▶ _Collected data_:
* * *
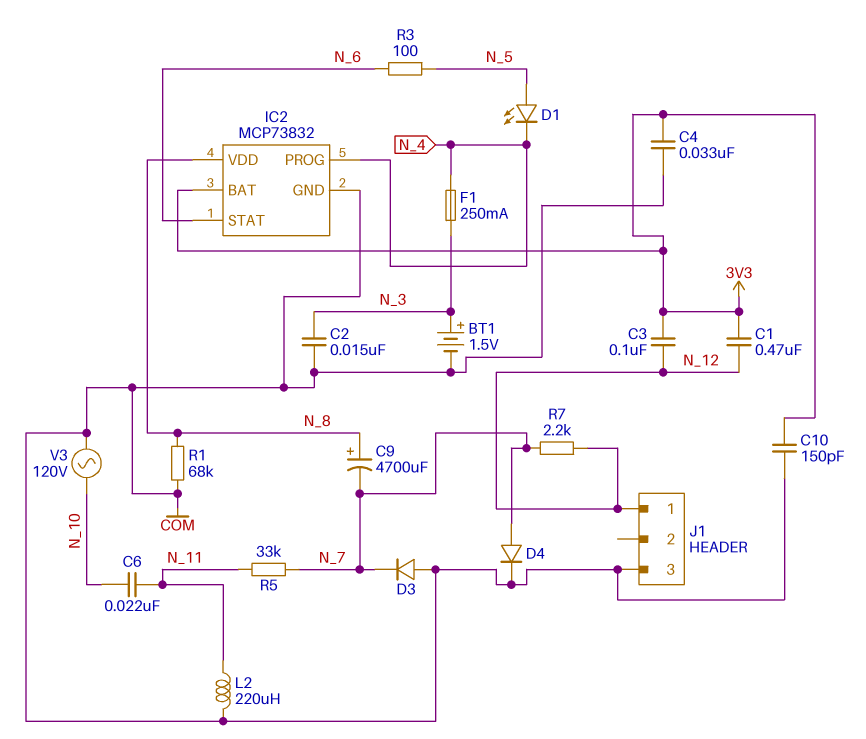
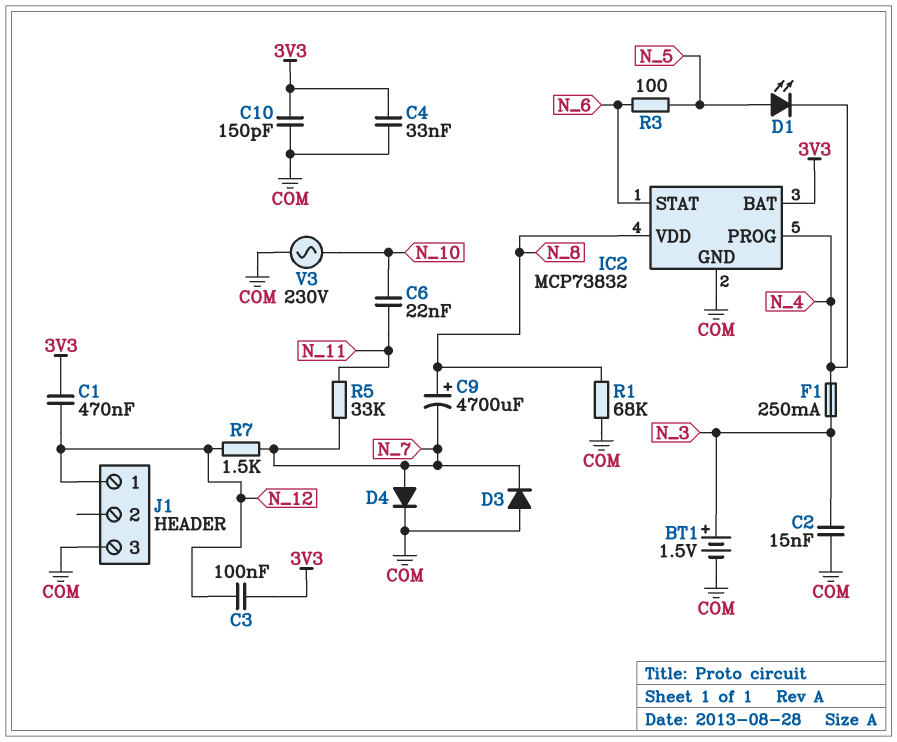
L2: 220uH (COM, N_11) -> none
R7: 2.2k (N_7, N_12) -> 1.5k (N_7, N_12)
V3: AC 120V (COM, N_10) -> AC 230V (COM, N_10)

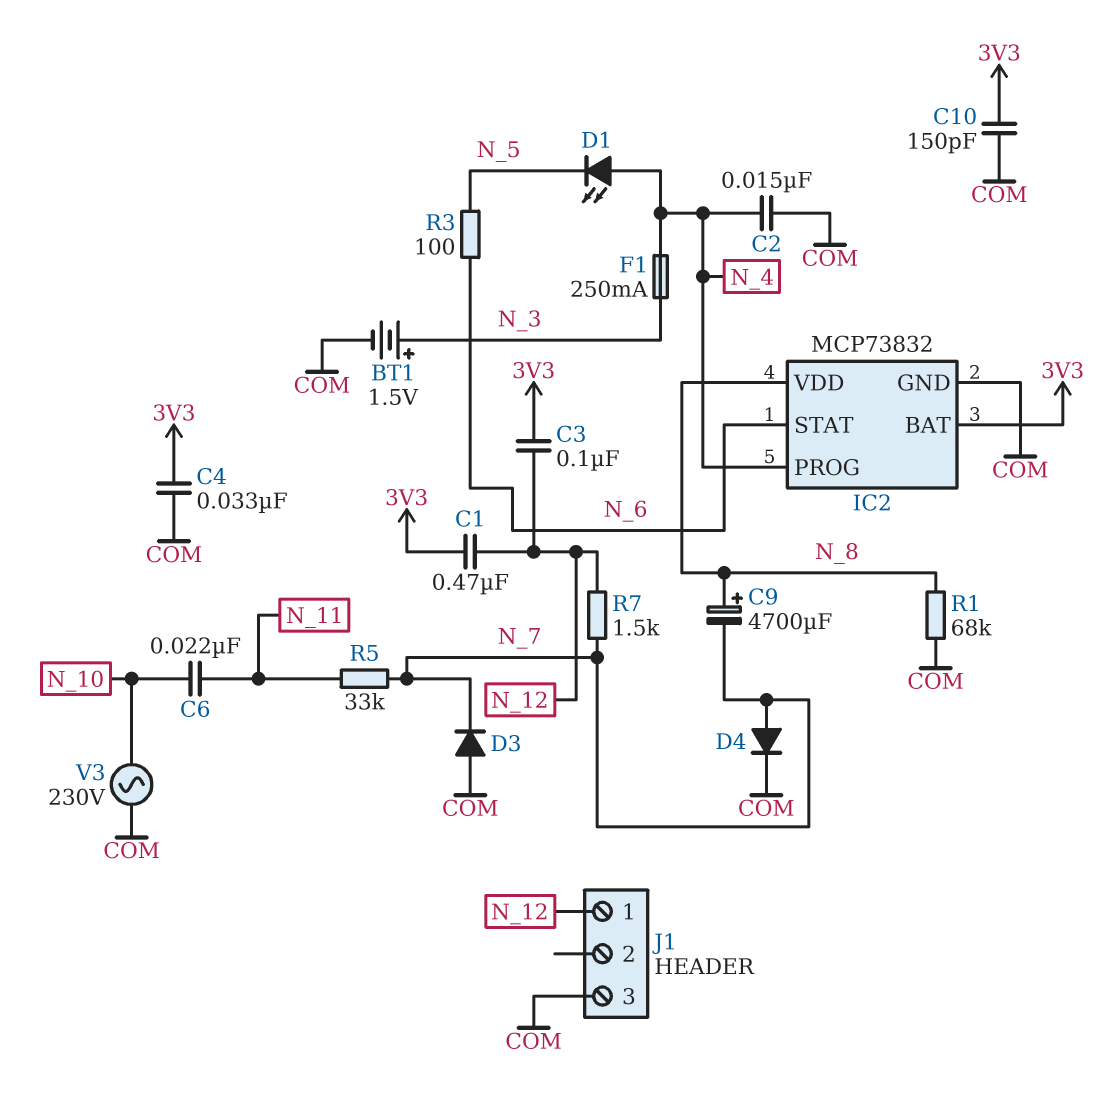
C2: 15nF (COM, N_3) -> 15nF (COM, N_4)
D1: LED (A N_5, K N_4) -> LED (A N_4, K N_5)

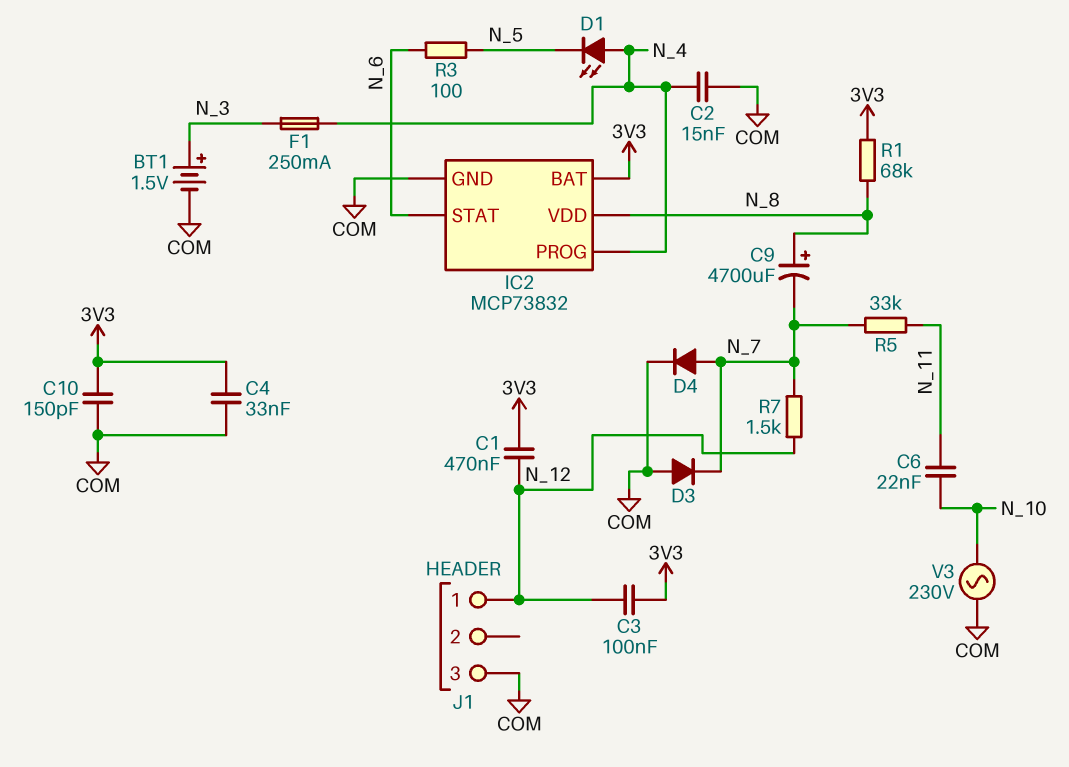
R1: 68k (COM, N_8) -> 68k (3V3, N_8)

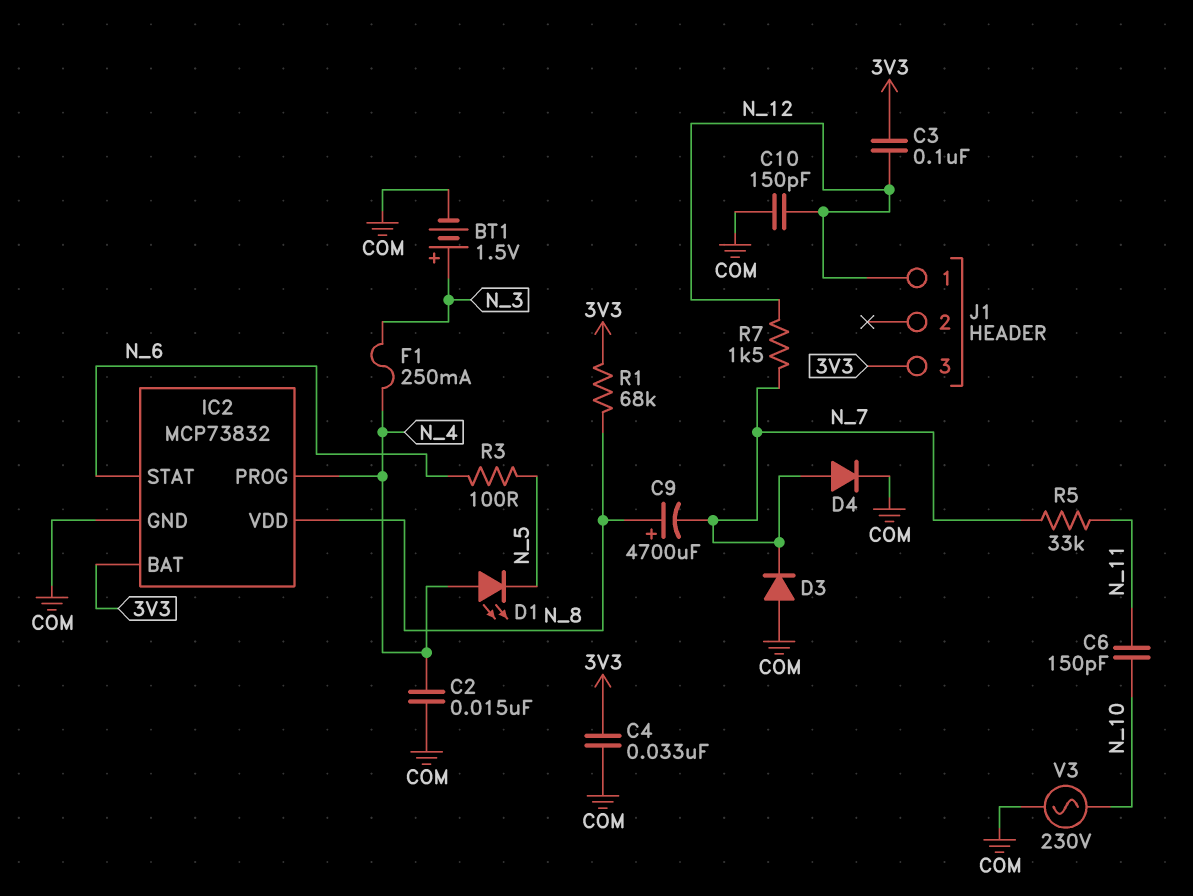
C1: 470nF (3V3, N_12) -> none
C6: 22nF (N_10, N_11) -> 150pF (N_10, N_11)
C10: 150pF (3V3, COM) -> 150pF (COM, N_12)
J1 pin 3: COM -> 3V3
* * *
▶ _WORK TASK_: Please repeat exactly the data above from its first line to the line that contains "C1: 470nF (3V3, N_12) -> none", inclusive, and leave every picture out.

▶ _TASK ANSWER_:
L2: 220uH (COM, N_11) -> none
R7: 2.2k (N_7, N_12) -> 1.5k (N_7, N_12)
V3: AC 120V (COM, N_10) -> AC 230V (COM, N_10)

C2: 15nF (COM, N_3) -> 15nF (COM, N_4)
D1: LED (A N_5, K N_4) -> LED (A N_4, K N_5)

R1: 68k (COM, N_8) -> 68k (3V3, N_8)

C1: 470nF (3V3, N_12) -> none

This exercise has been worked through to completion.